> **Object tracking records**
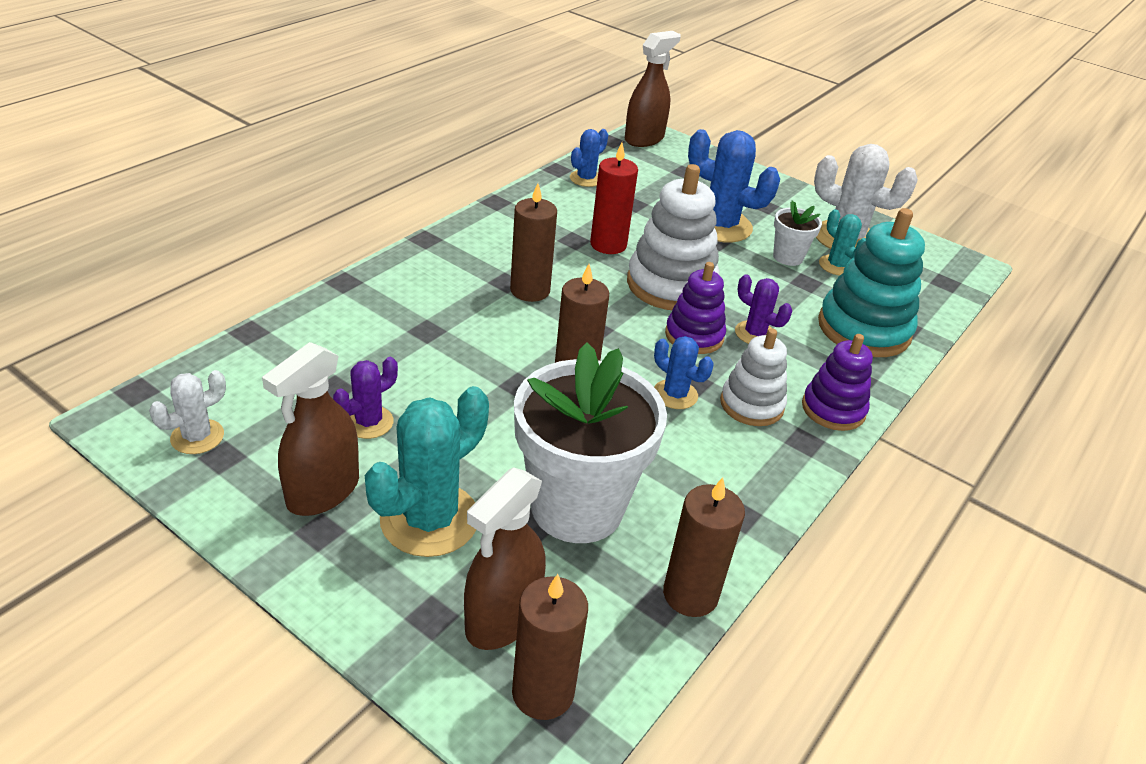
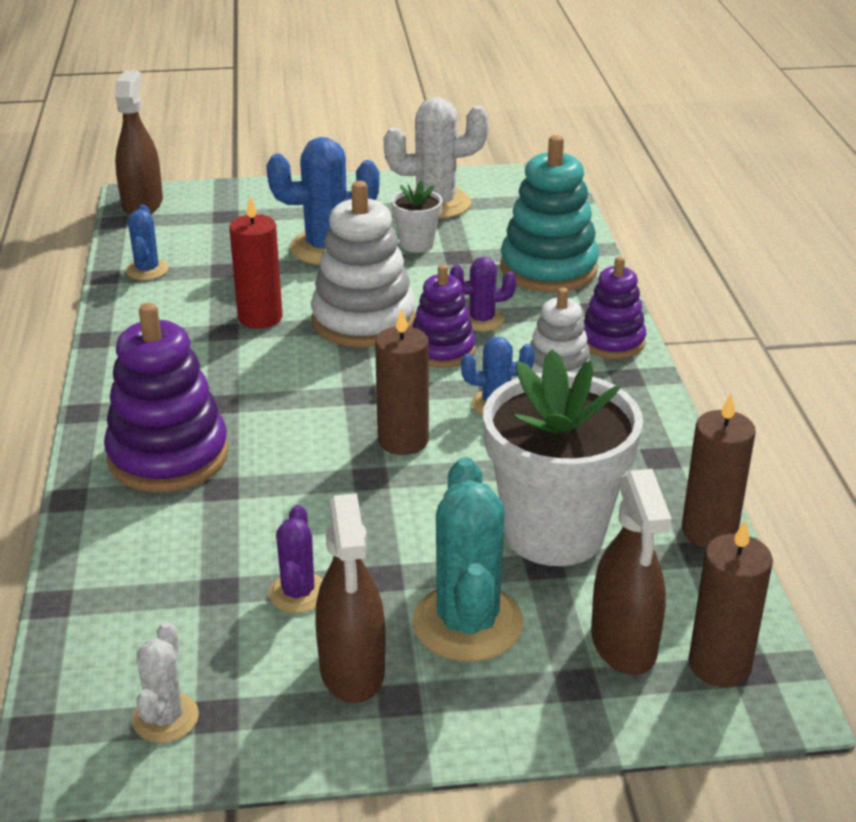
camera: 40 degrees left, 5 degrees down
(428, 293) = (168, 456): none -> purple stacking toy
(530, 290) = (256, 397): brown candle -> none
(837, 266) = (461, 230): turquoise cactus -> none

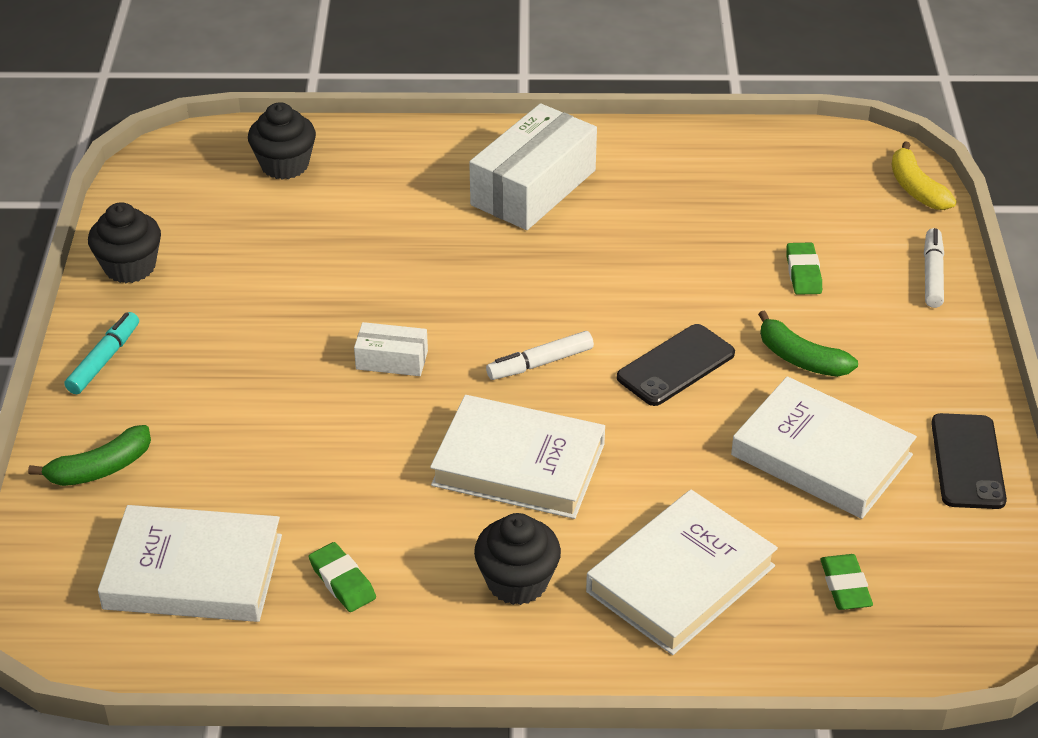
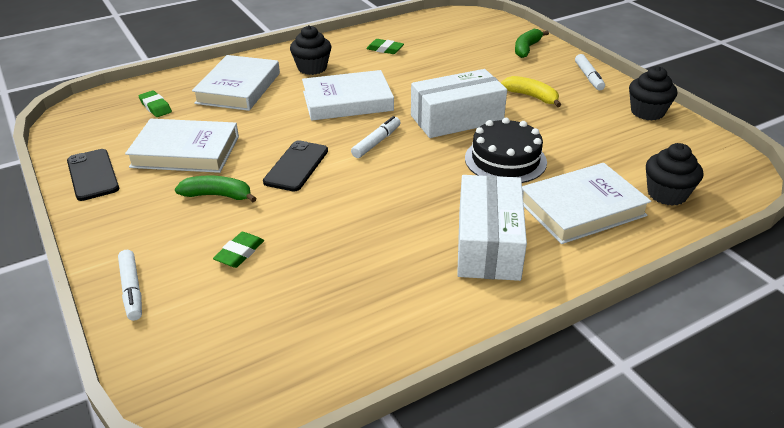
camera: 150 degrees right, 5 degrees down
(104, 360) = (588, 77): turquoise marker -> white marker
(193, 572) = (445, 36): white book -> white book (581, 208)
(392, 360) = (456, 119): white box -> white box, size x2.02
(403, 271) = (505, 160): none -> black cake
(803, 273) = (239, 253): green eraser -> green eraser turned 60 degrees clockwise
(916, 188) = (162, 377): yellow banana -> yellow banana (532, 97)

> **TASK DETAILS**
An exact copy of the entries from the line containing "(403, 271) = (505, 160): none -> black cake" through the last line is the expected answer.

> **RESULT FOR THIS TASK**
(403, 271) = (505, 160): none -> black cake
(803, 273) = (239, 253): green eraser -> green eraser turned 60 degrees clockwise
(916, 188) = (162, 377): yellow banana -> yellow banana (532, 97)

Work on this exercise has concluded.